** Opening DATA FOR REVIEW block **

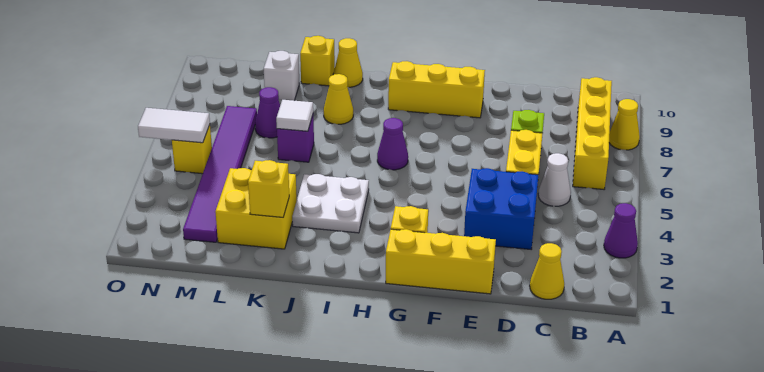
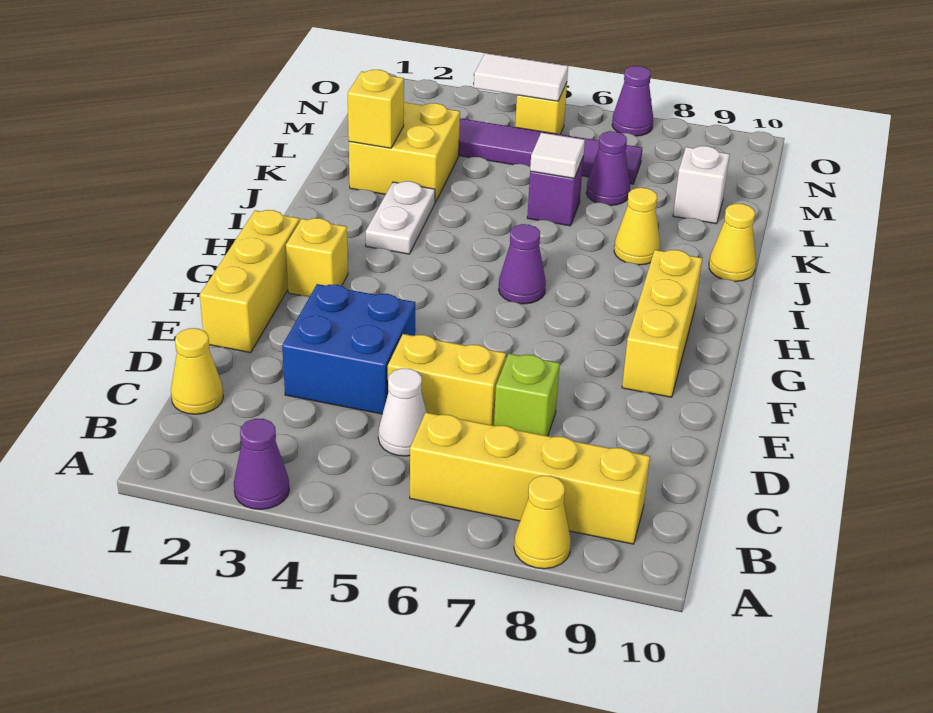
white plate I3:J4 level 1 -> white plate I3:J3 level 1
yellow brick K10 level 1 -> none
white tile N5:O5 level 2 -> white tile N4:N5 level 2
none -> purple cone O7 level 1

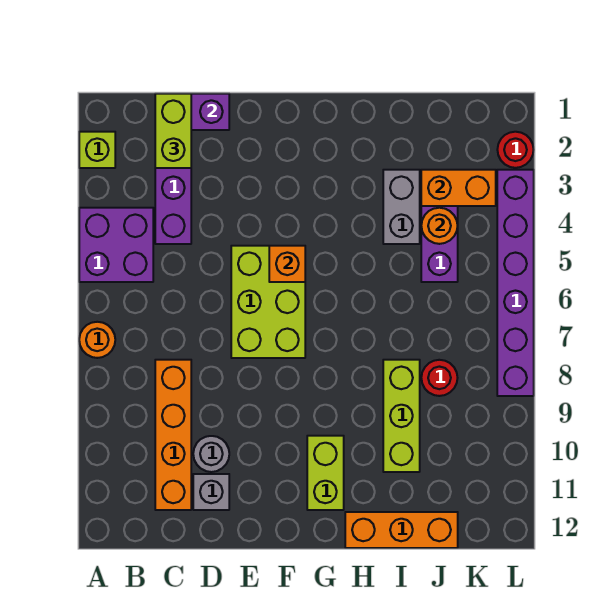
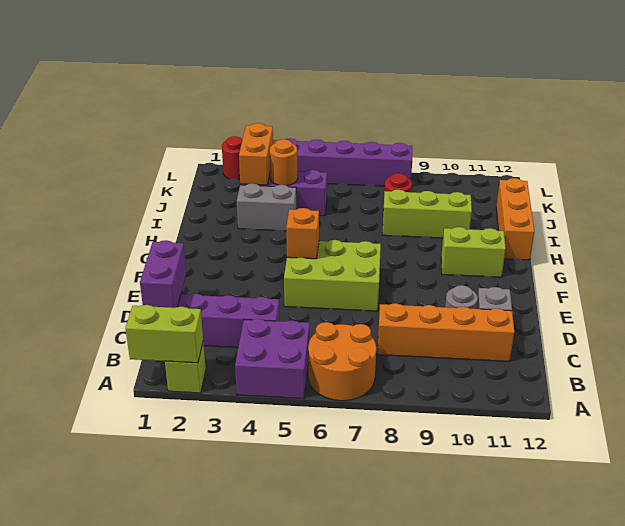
orange round brick A7 level 1 -> orange round brick A6:B7 level 1
lime brick C1:C2 level 3 -> lime brick A1:A2 level 2

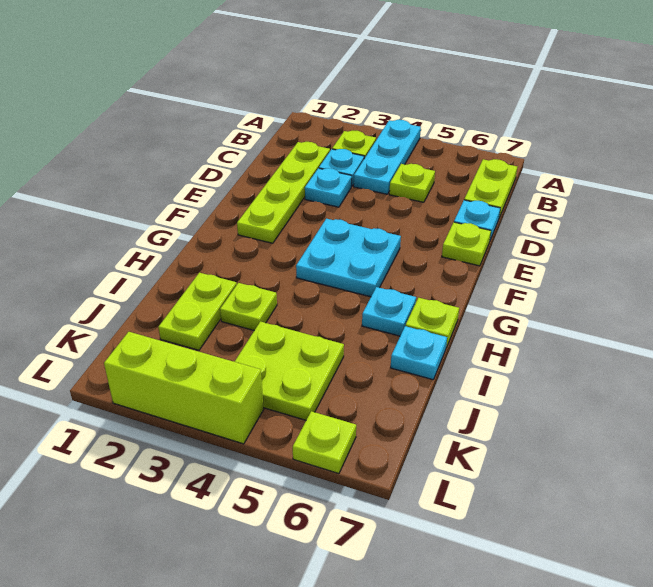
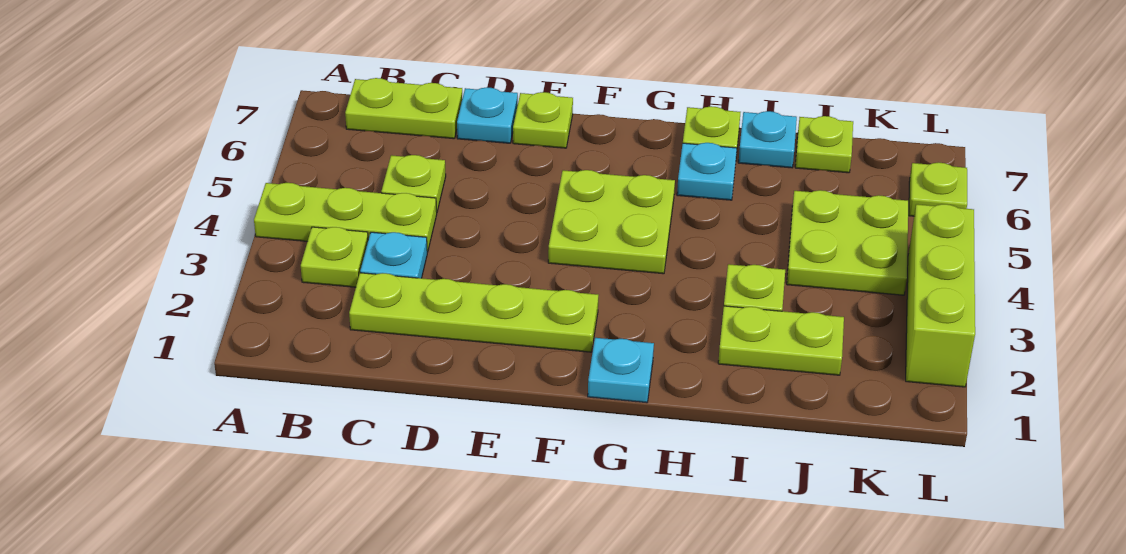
cyan plate A4:C4 level 1 -> lime plate A4:C4 level 1
cyan plate D3 level 1 -> cyan plate G1 level 1
cyan plate F4:G5 level 1 -> lime plate F4:G5 level 1
none -> lime plate J7 level 1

** Closing DATA FOR REVIEW block **

EXERCISE PROMPT
Your answer should consist solely of the lines from the one holding "orange round brick A7" through the end of the listing, reproduced exactly and without pictures.

EXERCISE ANSWER
orange round brick A7 level 1 -> orange round brick A6:B7 level 1
lime brick C1:C2 level 3 -> lime brick A1:A2 level 2

cyan plate A4:C4 level 1 -> lime plate A4:C4 level 1
cyan plate D3 level 1 -> cyan plate G1 level 1
cyan plate F4:G5 level 1 -> lime plate F4:G5 level 1
none -> lime plate J7 level 1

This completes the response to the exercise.